[Spatial object tracking data]
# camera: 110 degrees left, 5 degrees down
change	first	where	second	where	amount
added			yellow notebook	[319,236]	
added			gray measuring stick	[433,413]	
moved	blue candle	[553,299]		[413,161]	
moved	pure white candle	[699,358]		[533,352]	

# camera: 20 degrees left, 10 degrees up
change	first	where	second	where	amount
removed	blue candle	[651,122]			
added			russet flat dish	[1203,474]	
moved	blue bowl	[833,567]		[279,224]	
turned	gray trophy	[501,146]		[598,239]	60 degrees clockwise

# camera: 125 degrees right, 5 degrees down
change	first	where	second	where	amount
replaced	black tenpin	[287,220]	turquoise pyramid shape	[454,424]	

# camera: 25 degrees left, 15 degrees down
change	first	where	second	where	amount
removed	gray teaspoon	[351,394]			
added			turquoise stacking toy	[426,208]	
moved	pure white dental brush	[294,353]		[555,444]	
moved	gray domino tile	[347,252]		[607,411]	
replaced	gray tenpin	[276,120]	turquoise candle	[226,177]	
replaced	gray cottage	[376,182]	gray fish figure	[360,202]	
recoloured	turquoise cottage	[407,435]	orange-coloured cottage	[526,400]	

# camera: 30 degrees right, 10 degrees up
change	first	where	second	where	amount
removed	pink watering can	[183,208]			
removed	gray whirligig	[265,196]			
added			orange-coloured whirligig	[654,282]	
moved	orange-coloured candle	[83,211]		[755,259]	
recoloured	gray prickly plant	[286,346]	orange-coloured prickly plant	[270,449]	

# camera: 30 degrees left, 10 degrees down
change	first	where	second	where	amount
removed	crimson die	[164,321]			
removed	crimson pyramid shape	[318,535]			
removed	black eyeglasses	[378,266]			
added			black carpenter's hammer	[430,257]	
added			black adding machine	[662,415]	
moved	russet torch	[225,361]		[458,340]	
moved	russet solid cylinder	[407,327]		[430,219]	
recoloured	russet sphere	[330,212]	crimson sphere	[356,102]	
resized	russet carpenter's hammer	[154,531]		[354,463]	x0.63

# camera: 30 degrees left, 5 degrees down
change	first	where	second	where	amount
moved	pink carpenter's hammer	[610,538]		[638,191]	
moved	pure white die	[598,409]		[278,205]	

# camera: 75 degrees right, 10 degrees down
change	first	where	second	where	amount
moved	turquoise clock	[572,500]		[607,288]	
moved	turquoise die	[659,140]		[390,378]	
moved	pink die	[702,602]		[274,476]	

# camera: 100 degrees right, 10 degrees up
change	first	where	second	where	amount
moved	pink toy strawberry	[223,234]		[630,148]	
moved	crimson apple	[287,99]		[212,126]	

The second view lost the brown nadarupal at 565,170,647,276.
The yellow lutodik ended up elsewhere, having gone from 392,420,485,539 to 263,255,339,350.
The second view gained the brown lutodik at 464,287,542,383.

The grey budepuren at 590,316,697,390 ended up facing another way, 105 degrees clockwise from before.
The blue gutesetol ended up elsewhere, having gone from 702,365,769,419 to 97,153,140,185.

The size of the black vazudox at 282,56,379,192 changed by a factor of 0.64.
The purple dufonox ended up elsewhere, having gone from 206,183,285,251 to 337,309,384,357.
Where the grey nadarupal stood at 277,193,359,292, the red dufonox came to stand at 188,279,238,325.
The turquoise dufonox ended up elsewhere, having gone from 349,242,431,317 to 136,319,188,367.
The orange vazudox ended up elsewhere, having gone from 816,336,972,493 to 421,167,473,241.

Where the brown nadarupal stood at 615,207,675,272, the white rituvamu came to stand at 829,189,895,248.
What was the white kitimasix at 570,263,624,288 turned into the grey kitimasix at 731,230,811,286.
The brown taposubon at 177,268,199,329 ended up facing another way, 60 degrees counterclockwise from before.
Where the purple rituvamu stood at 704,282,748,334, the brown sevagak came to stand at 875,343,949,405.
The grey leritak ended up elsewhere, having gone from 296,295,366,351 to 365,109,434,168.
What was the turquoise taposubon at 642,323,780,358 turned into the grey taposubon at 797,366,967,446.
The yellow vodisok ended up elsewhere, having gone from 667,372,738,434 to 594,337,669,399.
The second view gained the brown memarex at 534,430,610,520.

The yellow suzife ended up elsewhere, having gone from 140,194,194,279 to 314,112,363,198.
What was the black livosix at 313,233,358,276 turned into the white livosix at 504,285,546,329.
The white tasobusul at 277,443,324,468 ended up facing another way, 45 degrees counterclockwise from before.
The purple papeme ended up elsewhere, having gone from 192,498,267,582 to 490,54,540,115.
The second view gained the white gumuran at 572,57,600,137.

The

[Instructions for the task]
Reproduce exactly the lines above from the line with "The second view lost" to the line with "The yellow lutodik", including both, and add nothing.

[Response for this exercise]
The second view lost the brown nadarupal at 565,170,647,276.
The yellow lutodik ended up elsewhere, having gone from 392,420,485,539 to 263,255,339,350.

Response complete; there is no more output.